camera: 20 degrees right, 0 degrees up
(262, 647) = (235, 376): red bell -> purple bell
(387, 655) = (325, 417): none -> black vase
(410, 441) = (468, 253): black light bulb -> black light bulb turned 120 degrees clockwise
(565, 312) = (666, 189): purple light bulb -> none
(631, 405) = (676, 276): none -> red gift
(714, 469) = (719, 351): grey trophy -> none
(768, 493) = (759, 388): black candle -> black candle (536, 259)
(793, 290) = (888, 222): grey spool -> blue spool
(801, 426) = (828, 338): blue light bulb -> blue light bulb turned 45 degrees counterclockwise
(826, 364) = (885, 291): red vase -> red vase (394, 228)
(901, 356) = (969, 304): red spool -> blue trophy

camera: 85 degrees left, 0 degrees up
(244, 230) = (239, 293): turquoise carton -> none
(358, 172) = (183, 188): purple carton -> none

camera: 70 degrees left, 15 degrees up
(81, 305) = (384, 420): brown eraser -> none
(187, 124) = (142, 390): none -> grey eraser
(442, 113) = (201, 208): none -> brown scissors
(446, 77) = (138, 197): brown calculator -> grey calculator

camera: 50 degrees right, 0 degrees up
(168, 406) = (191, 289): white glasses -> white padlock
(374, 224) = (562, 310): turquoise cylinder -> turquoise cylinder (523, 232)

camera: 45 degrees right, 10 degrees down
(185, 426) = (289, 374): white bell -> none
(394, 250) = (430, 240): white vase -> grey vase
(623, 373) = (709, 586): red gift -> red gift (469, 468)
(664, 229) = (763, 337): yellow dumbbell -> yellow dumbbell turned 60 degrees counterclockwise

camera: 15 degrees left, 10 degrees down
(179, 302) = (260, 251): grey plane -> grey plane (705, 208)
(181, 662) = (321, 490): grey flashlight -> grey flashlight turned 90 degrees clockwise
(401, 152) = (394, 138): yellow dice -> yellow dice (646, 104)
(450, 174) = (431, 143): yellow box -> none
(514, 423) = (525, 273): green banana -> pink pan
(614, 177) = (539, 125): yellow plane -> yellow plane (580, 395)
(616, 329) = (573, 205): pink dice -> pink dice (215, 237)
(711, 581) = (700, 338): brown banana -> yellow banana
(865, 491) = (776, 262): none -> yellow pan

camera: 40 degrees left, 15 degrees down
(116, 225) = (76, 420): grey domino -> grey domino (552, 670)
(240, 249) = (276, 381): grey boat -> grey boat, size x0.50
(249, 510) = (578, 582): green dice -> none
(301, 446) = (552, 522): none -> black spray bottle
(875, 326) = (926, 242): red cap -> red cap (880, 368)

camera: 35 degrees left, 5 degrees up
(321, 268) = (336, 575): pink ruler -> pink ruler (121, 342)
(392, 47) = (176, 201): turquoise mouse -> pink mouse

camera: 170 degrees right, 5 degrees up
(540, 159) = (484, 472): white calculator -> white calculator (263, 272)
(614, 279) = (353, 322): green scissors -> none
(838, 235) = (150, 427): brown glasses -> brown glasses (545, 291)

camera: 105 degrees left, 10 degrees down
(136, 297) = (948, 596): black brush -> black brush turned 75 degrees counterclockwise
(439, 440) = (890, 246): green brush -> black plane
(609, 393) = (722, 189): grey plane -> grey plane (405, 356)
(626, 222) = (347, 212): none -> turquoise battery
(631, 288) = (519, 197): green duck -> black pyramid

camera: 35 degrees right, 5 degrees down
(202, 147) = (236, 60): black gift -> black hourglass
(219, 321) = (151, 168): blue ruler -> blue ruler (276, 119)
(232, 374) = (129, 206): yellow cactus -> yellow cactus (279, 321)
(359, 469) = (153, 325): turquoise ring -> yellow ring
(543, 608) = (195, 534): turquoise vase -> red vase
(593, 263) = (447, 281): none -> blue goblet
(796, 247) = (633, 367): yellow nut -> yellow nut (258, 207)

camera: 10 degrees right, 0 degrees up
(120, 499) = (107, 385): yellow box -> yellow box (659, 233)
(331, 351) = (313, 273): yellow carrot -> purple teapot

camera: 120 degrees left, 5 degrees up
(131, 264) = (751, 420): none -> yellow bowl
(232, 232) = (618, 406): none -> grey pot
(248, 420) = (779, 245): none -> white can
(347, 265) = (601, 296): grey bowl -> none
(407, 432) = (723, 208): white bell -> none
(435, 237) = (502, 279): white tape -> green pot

• Aim of the task
Give every entry again, character for character.

• Solution for this problem
camera: 20 degrees right, 0 degrees up
(262, 647) = (235, 376): red bell -> purple bell
(387, 655) = (325, 417): none -> black vase
(410, 441) = (468, 253): black light bulb -> black light bulb turned 120 degrees clockwise
(565, 312) = (666, 189): purple light bulb -> none
(631, 405) = (676, 276): none -> red gift
(714, 469) = (719, 351): grey trophy -> none
(768, 493) = (759, 388): black candle -> black candle (536, 259)
(793, 290) = (888, 222): grey spool -> blue spool
(801, 426) = (828, 338): blue light bulb -> blue light bulb turned 45 degrees counterclockwise
(826, 364) = (885, 291): red vase -> red vase (394, 228)
(901, 356) = (969, 304): red spool -> blue trophy

camera: 85 degrees left, 0 degrees up
(244, 230) = (239, 293): turquoise carton -> none
(358, 172) = (183, 188): purple carton -> none

camera: 70 degrees left, 15 degrees up
(81, 305) = (384, 420): brown eraser -> none
(187, 124) = (142, 390): none -> grey eraser
(442, 113) = (201, 208): none -> brown scissors
(446, 77) = (138, 197): brown calculator -> grey calculator

camera: 50 degrees right, 0 degrees up
(168, 406) = (191, 289): white glasses -> white padlock
(374, 224) = (562, 310): turquoise cylinder -> turquoise cylinder (523, 232)

camera: 45 degrees right, 10 degrees down
(185, 426) = (289, 374): white bell -> none
(394, 250) = (430, 240): white vase -> grey vase
(623, 373) = (709, 586): red gift -> red gift (469, 468)
(664, 229) = (763, 337): yellow dumbbell -> yellow dumbbell turned 60 degrees counterclockwise

camera: 15 degrees left, 10 degrees down
(179, 302) = (260, 251): grey plane -> grey plane (705, 208)
(181, 662) = (321, 490): grey flashlight -> grey flashlight turned 90 degrees clockwise
(401, 152) = (394, 138): yellow dice -> yellow dice (646, 104)
(450, 174) = (431, 143): yellow box -> none
(514, 423) = (525, 273): green banana -> pink pan
(614, 177) = (539, 125): yellow plane -> yellow plane (580, 395)
(616, 329) = (573, 205): pink dice -> pink dice (215, 237)
(711, 581) = (700, 338): brown banana -> yellow banana
(865, 491) = (776, 262): none -> yellow pan

camera: 40 degrees left, 15 degrees down
(116, 225) = (76, 420): grey domino -> grey domino (552, 670)
(240, 249) = (276, 381): grey boat -> grey boat, size x0.50
(249, 510) = (578, 582): green dice -> none
(301, 446) = (552, 522): none -> black spray bottle
(875, 326) = (926, 242): red cap -> red cap (880, 368)

camera: 35 degrees left, 5 degrees up
(321, 268) = (336, 575): pink ruler -> pink ruler (121, 342)
(392, 47) = (176, 201): turquoise mouse -> pink mouse

camera: 170 degrees right, 5 degrees up
(540, 159) = (484, 472): white calculator -> white calculator (263, 272)
(614, 279) = (353, 322): green scissors -> none
(838, 235) = (150, 427): brown glasses -> brown glasses (545, 291)

camera: 105 degrees left, 10 degrees down
(136, 297) = (948, 596): black brush -> black brush turned 75 degrees counterclockwise
(439, 440) = (890, 246): green brush -> black plane
(609, 393) = (722, 189): grey plane -> grey plane (405, 356)
(626, 222) = (347, 212): none -> turquoise battery
(631, 288) = (519, 197): green duck -> black pyramid

camera: 35 degrees right, 5 degrees down
(202, 147) = (236, 60): black gift -> black hourglass
(219, 321) = (151, 168): blue ruler -> blue ruler (276, 119)
(232, 374) = (129, 206): yellow cactus -> yellow cactus (279, 321)
(359, 469) = (153, 325): turquoise ring -> yellow ring
(543, 608) = (195, 534): turquoise vase -> red vase
(593, 263) = (447, 281): none -> blue goblet
(796, 247) = (633, 367): yellow nut -> yellow nut (258, 207)

camera: 10 degrees right, 0 degrees up
(120, 499) = (107, 385): yellow box -> yellow box (659, 233)
(331, 351) = (313, 273): yellow carrot -> purple teapot

camera: 120 degrees left, 5 degrees up
(131, 264) = (751, 420): none -> yellow bowl
(232, 232) = (618, 406): none -> grey pot
(248, 420) = (779, 245): none -> white can
(347, 265) = (601, 296): grey bowl -> none
(407, 432) = (723, 208): white bell -> none
(435, 237) = (502, 279): white tape -> green pot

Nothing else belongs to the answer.